[Written request] Count how many lines in the rows below contain the string "clef". Reply with that number alone.

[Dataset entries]
-- BEGIN --
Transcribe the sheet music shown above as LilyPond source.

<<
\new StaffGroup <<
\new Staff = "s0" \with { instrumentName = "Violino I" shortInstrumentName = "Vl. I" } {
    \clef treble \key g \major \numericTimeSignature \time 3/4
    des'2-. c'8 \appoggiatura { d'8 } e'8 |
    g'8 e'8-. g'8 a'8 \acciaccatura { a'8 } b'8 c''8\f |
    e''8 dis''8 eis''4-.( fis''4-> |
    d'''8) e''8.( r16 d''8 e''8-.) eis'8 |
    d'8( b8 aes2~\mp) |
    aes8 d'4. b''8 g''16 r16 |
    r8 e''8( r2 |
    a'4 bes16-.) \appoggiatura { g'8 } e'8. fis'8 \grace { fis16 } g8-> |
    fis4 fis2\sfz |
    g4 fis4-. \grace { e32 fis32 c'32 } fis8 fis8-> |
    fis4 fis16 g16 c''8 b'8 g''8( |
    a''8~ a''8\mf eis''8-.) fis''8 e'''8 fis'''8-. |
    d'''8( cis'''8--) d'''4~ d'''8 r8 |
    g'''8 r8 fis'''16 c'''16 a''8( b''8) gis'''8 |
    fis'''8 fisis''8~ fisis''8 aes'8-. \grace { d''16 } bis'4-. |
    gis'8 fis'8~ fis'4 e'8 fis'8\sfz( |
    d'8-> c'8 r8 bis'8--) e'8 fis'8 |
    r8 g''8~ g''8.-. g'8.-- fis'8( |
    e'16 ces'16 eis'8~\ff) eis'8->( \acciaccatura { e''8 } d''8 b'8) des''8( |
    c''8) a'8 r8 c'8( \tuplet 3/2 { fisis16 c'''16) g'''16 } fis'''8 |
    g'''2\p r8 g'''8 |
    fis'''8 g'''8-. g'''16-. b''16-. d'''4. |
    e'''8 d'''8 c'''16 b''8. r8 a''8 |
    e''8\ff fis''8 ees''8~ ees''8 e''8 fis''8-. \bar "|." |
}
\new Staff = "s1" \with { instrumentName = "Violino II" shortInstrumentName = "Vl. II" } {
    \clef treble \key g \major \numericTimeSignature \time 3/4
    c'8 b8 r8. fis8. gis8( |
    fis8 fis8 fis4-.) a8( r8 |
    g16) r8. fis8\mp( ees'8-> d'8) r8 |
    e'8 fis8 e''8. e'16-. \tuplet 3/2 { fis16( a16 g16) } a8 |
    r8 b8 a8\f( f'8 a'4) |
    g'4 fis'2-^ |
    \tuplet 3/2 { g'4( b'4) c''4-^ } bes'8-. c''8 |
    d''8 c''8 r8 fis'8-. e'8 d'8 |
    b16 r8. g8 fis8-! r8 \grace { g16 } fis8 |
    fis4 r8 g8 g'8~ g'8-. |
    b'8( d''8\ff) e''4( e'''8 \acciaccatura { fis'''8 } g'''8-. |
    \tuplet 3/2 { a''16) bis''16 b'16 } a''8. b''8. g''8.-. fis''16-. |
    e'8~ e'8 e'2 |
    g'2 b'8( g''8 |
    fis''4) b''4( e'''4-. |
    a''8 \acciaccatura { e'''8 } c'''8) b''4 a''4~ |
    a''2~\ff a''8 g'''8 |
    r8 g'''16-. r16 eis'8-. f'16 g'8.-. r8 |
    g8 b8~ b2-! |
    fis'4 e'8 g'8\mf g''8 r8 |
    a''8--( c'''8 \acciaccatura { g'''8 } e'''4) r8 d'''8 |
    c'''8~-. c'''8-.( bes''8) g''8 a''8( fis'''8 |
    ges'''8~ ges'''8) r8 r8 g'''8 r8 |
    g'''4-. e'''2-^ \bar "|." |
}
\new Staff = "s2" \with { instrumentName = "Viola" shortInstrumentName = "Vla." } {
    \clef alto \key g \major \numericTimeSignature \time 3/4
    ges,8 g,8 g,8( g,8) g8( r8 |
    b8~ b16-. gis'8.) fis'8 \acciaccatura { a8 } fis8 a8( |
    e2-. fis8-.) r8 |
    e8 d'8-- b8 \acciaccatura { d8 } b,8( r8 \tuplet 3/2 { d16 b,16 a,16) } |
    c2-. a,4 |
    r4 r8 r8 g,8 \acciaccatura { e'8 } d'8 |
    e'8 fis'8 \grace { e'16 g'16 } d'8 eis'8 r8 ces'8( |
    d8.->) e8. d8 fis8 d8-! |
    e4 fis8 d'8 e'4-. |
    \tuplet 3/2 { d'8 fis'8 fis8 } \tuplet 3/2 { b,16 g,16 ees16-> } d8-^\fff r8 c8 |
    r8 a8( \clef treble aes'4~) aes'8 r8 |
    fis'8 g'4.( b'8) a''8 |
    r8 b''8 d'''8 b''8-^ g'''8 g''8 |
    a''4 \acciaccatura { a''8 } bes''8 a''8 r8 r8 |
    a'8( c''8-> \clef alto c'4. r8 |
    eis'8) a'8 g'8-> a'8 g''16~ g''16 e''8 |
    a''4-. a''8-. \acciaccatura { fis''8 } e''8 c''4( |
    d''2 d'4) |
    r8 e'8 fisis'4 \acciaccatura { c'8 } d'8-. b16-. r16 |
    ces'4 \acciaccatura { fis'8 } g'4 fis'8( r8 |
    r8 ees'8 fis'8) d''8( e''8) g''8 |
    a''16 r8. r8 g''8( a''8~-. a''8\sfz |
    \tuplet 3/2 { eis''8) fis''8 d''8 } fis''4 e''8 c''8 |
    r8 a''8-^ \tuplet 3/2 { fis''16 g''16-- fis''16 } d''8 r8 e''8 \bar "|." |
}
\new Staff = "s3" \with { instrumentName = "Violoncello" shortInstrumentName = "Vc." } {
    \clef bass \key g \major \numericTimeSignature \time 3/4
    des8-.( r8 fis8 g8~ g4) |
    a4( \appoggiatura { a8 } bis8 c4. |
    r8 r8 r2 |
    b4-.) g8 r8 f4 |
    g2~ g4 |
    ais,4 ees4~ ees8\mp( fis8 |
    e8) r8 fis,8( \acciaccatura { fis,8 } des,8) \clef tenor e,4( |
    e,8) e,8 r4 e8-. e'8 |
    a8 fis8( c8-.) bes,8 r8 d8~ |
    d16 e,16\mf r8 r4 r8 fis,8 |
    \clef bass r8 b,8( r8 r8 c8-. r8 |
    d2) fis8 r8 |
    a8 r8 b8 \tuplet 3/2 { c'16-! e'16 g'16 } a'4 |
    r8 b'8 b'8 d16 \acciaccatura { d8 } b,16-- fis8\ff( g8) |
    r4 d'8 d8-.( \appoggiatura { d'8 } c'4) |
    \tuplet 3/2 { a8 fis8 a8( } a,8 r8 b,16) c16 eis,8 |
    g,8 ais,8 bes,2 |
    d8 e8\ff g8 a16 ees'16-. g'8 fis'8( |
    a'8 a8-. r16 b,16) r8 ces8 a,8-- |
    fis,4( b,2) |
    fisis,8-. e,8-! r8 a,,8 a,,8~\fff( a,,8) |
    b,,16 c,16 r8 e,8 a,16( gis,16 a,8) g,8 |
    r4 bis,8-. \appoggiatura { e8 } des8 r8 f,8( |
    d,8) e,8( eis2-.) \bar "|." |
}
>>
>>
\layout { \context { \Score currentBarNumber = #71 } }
-- END --
[Answer for this exercise] 8